**YOUR GOAL:** Print exactly the lines below between the line holding "canette/vert (no. 2 from left)" and the line holding "[169,356,245,483]", inclusive, and nothing more.

─── RECORD EXTRACTS ───

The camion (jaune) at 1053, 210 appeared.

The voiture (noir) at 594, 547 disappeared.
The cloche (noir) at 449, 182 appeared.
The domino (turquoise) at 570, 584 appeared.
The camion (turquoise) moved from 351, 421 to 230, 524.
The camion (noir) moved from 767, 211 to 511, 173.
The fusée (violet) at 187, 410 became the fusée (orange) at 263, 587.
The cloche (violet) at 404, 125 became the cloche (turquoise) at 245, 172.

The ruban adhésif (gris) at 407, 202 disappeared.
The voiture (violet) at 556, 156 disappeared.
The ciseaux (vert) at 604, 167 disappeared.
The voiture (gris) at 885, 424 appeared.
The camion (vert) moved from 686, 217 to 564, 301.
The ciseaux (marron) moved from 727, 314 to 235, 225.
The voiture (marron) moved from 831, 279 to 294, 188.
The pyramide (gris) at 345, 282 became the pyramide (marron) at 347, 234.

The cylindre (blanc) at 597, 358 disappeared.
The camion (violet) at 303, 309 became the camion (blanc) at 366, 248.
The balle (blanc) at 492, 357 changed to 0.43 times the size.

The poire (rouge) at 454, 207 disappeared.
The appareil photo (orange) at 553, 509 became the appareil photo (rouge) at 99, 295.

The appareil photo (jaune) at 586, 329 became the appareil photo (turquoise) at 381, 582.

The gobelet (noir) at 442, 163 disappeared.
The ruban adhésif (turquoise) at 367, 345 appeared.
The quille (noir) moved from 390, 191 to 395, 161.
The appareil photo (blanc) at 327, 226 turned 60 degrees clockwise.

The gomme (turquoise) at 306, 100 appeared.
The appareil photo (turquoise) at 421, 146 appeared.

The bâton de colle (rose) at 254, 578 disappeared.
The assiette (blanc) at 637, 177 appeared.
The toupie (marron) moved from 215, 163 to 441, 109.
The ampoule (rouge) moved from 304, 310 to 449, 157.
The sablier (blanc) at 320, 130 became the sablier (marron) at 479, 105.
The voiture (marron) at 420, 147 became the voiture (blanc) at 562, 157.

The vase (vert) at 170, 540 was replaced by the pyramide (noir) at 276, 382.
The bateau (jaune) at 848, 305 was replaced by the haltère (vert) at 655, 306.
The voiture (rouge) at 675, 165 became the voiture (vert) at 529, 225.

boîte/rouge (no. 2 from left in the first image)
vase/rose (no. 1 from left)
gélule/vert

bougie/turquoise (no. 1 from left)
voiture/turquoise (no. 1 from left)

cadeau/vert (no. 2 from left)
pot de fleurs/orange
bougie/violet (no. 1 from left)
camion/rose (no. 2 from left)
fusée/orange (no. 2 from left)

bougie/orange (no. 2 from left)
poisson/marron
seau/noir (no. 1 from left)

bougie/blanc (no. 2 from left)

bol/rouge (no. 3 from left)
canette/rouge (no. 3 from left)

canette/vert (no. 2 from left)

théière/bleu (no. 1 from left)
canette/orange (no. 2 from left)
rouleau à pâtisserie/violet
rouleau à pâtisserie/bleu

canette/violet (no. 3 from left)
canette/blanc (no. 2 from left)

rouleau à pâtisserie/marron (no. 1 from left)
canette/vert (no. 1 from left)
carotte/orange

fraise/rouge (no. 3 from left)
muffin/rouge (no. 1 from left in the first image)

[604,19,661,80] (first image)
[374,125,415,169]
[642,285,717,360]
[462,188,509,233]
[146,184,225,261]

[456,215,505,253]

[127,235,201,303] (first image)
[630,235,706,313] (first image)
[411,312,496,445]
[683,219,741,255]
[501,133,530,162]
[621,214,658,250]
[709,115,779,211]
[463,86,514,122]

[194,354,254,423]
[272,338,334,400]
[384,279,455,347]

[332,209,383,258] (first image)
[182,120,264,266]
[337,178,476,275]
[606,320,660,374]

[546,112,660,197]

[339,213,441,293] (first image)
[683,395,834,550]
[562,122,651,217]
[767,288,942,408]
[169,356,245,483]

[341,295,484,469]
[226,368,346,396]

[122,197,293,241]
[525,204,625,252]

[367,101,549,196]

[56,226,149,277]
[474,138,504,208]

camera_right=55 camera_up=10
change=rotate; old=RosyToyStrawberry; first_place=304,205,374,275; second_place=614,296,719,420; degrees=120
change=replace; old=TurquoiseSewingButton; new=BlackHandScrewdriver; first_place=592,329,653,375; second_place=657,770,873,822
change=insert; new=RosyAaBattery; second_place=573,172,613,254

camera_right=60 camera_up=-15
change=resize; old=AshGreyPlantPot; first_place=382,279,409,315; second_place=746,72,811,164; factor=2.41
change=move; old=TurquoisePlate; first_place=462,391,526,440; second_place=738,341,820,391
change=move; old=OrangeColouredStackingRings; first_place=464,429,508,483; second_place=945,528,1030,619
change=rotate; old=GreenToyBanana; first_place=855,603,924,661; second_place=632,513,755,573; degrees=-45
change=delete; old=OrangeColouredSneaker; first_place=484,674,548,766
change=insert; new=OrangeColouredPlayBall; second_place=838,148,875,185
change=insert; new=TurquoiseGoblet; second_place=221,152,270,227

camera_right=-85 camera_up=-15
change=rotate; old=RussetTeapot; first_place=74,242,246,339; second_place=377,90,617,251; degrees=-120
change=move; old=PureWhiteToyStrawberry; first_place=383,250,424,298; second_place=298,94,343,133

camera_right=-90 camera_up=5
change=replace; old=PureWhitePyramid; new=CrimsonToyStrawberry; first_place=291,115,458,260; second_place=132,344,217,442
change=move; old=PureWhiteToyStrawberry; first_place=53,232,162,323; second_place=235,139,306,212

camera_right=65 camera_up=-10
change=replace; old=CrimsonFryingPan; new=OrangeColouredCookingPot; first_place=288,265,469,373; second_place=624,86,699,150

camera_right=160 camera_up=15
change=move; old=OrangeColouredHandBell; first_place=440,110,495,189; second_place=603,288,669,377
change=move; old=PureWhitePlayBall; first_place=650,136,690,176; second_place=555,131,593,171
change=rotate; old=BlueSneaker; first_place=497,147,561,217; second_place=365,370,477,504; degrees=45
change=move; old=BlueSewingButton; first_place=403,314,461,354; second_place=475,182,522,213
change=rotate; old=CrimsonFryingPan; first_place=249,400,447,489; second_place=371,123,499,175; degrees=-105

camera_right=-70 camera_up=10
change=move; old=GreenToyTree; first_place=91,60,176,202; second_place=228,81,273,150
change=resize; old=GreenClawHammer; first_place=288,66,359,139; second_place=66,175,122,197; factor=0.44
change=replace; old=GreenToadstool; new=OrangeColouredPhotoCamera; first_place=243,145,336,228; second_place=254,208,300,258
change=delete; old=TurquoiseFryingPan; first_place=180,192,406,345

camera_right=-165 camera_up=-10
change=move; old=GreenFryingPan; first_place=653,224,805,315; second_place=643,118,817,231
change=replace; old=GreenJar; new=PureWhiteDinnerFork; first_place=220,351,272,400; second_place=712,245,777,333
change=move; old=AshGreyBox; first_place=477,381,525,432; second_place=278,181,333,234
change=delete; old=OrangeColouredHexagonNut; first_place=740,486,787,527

───

**WRITTEN ANSWER:**
canette/vert (no. 2 from left)

théière/bleu (no. 1 from left)
canette/orange (no. 2 from left)
rouleau à pâtisserie/violet
rouleau à pâtisserie/bleu

canette/violet (no. 3 from left)
canette/blanc (no. 2 from left)

rouleau à pâtisserie/marron (no. 1 from left)
canette/vert (no. 1 from left)
carotte/orange

fraise/rouge (no. 3 from left)
muffin/rouge (no. 1 from left in the first image)

[604,19,661,80] (first image)
[374,125,415,169]
[642,285,717,360]
[462,188,509,233]
[146,184,225,261]

[456,215,505,253]

[127,235,201,303] (first image)
[630,235,706,313] (first image)
[411,312,496,445]
[683,219,741,255]
[501,133,530,162]
[621,214,658,250]
[709,115,779,211]
[463,86,514,122]

[194,354,254,423]
[272,338,334,400]
[384,279,455,347]

[332,209,383,258] (first image)
[182,120,264,266]
[337,178,476,275]
[606,320,660,374]

[546,112,660,197]

[339,213,441,293] (first image)
[683,395,834,550]
[562,122,651,217]
[767,288,942,408]
[169,356,245,483]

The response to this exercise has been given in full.